■ **ASSIGNMENT**:
An exact copy of every entry is needed here; the images stay out.

========================================

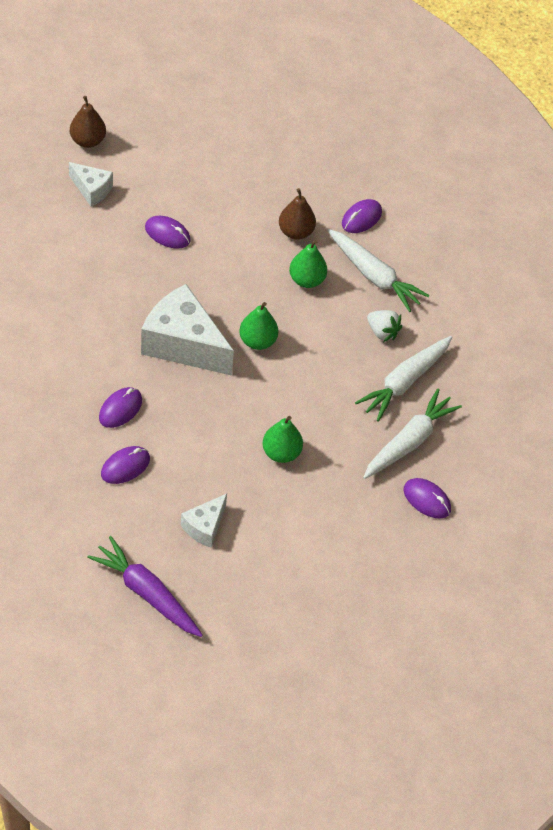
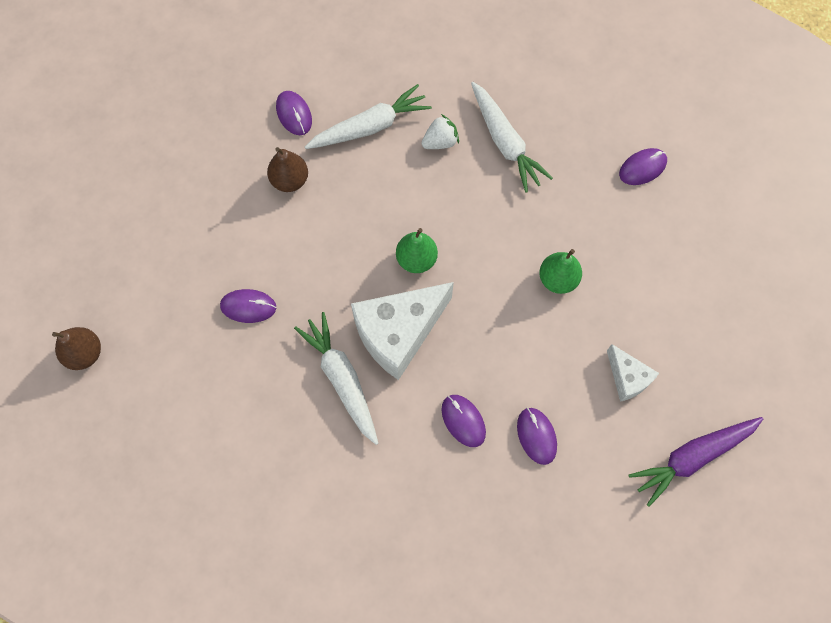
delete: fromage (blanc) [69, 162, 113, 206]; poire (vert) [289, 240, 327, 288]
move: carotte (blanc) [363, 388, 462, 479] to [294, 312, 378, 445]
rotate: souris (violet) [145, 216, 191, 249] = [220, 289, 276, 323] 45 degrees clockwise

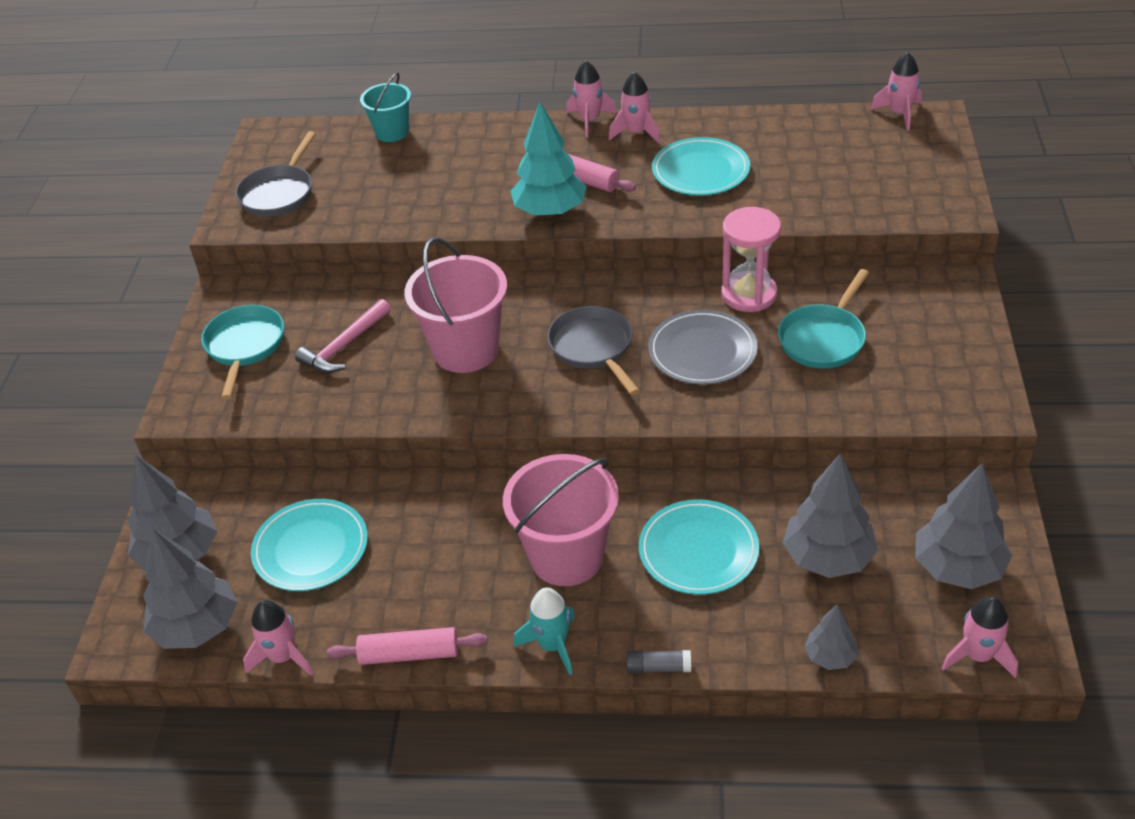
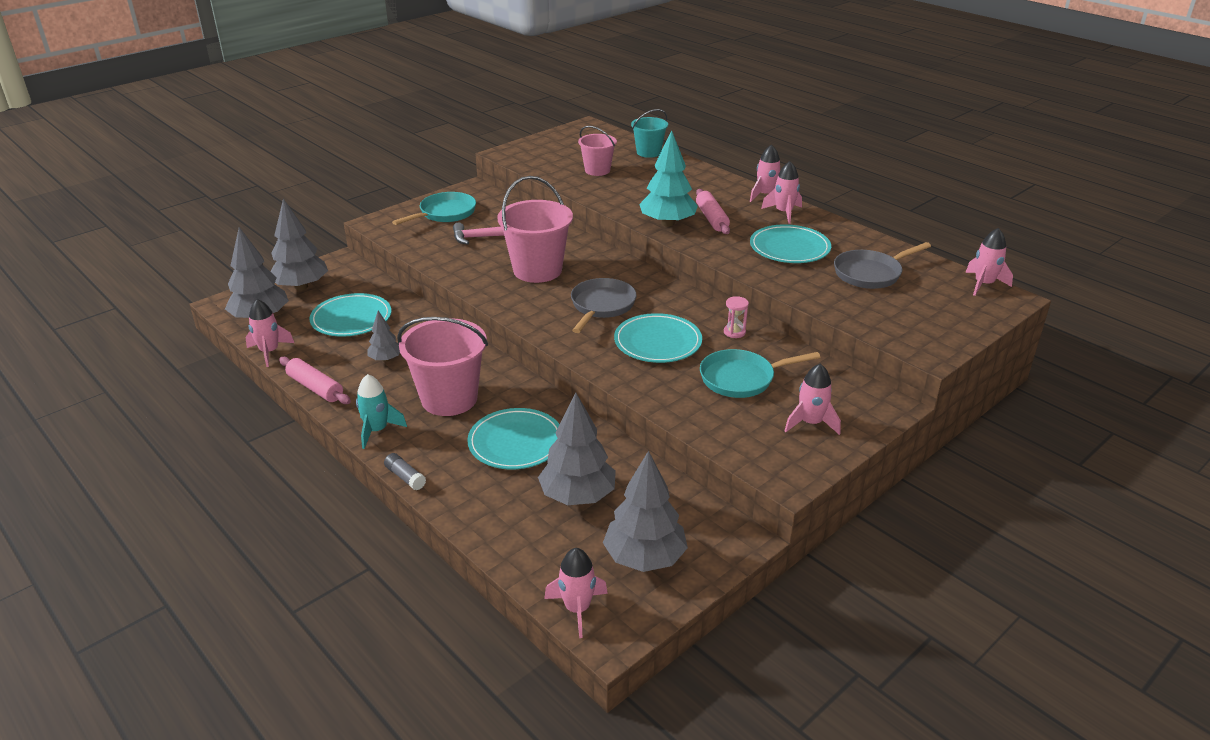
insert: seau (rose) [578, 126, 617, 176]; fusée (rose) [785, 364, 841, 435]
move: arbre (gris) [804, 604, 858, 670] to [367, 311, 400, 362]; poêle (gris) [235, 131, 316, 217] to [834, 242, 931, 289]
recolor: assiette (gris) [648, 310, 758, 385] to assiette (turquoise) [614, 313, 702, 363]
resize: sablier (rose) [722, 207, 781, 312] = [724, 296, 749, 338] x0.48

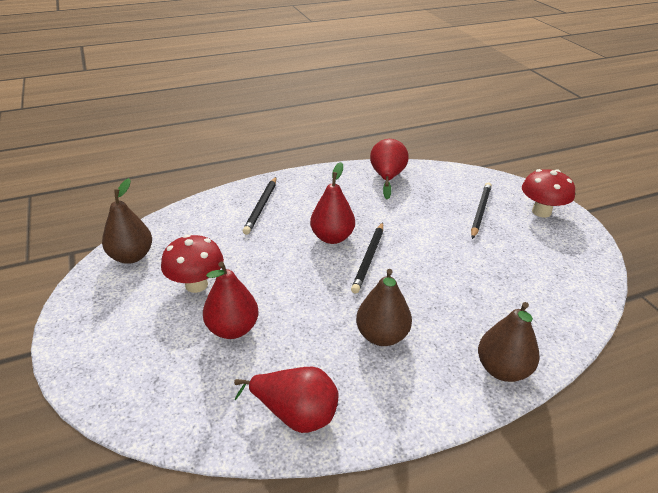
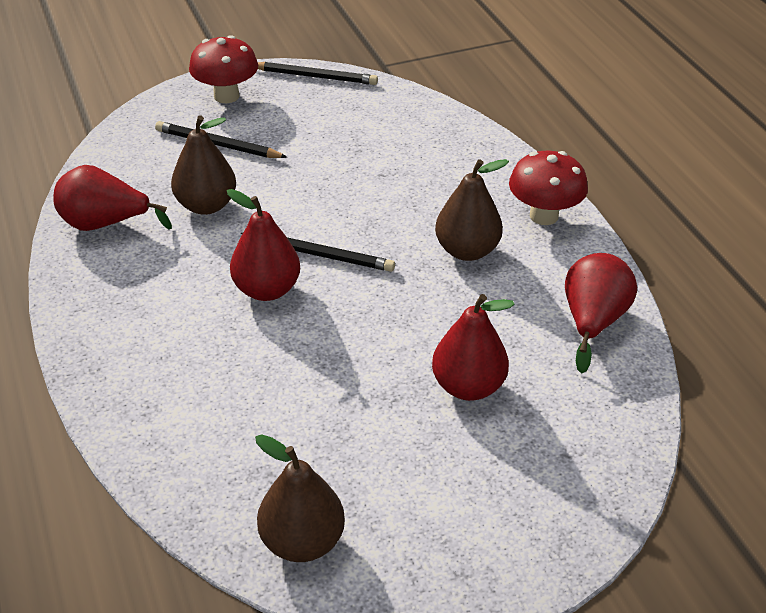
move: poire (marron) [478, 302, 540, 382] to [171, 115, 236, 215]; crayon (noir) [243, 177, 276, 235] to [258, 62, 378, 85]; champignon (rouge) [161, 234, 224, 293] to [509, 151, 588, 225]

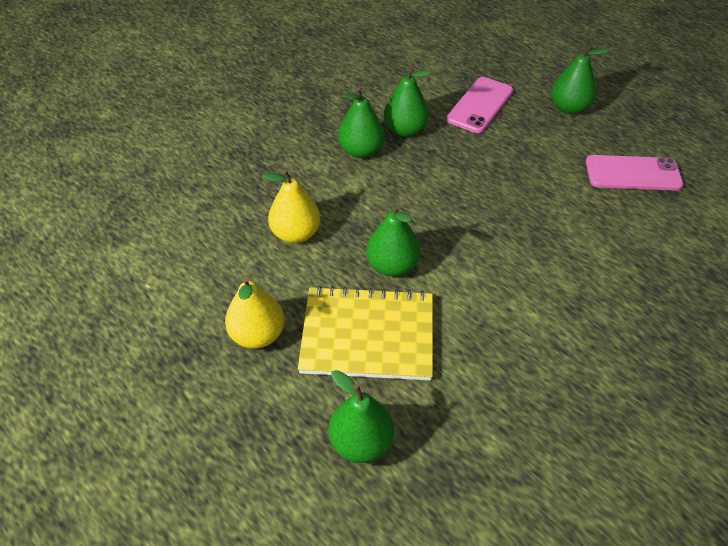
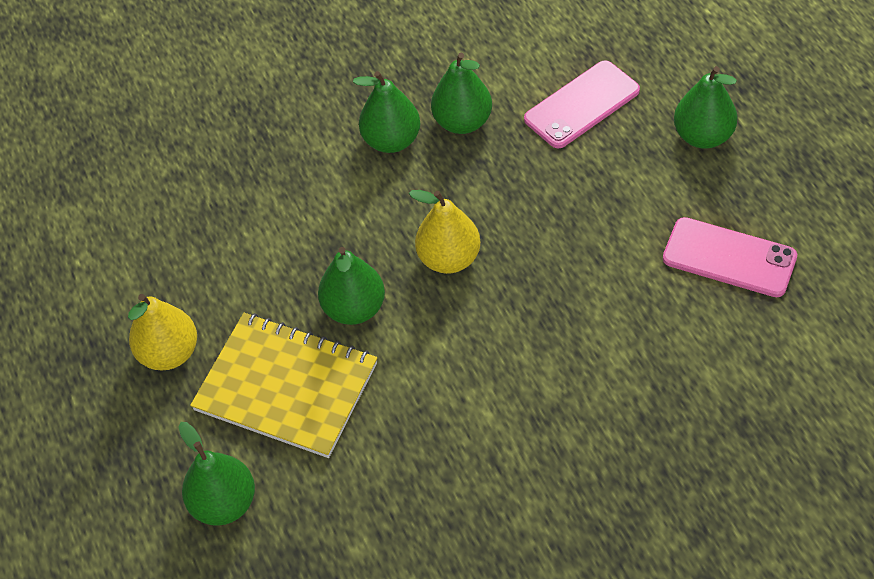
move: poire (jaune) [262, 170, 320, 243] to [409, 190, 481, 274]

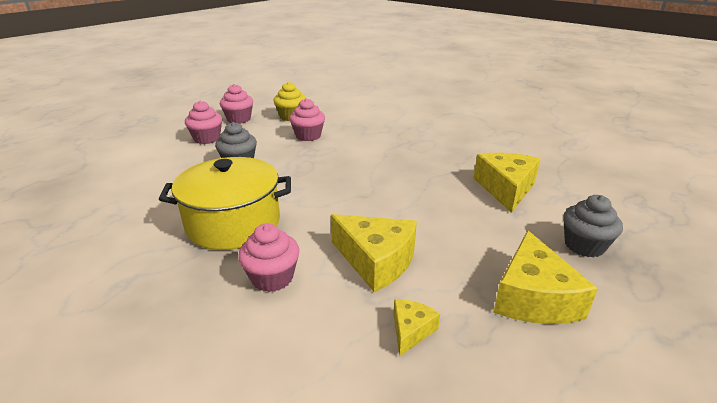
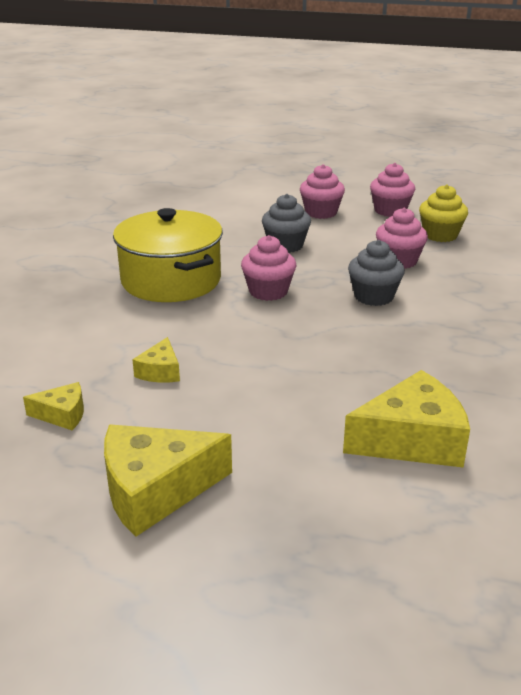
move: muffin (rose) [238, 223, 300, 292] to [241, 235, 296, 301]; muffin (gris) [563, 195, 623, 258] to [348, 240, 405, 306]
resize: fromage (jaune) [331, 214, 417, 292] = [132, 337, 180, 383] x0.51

========================================

■ **ANSWER SPACE**:
delete: fromage (blanc) [69, 162, 113, 206]; poire (vert) [289, 240, 327, 288]
move: carotte (blanc) [363, 388, 462, 479] to [294, 312, 378, 445]
rotate: souris (violet) [145, 216, 191, 249] = [220, 289, 276, 323] 45 degrees clockwise

insert: seau (rose) [578, 126, 617, 176]; fusée (rose) [785, 364, 841, 435]
move: arbre (gris) [804, 604, 858, 670] to [367, 311, 400, 362]; poêle (gris) [235, 131, 316, 217] to [834, 242, 931, 289]
recolor: assiette (gris) [648, 310, 758, 385] to assiette (turquoise) [614, 313, 702, 363]
resize: sablier (rose) [722, 207, 781, 312] = [724, 296, 749, 338] x0.48

move: poire (marron) [478, 302, 540, 382] to [171, 115, 236, 215]; crayon (noir) [243, 177, 276, 235] to [258, 62, 378, 85]; champignon (rouge) [161, 234, 224, 293] to [509, 151, 588, 225]

move: poire (jaune) [262, 170, 320, 243] to [409, 190, 481, 274]

move: muffin (rose) [238, 223, 300, 292] to [241, 235, 296, 301]; muffin (gris) [563, 195, 623, 258] to [348, 240, 405, 306]
resize: fromage (jaune) [331, 214, 417, 292] = [132, 337, 180, 383] x0.51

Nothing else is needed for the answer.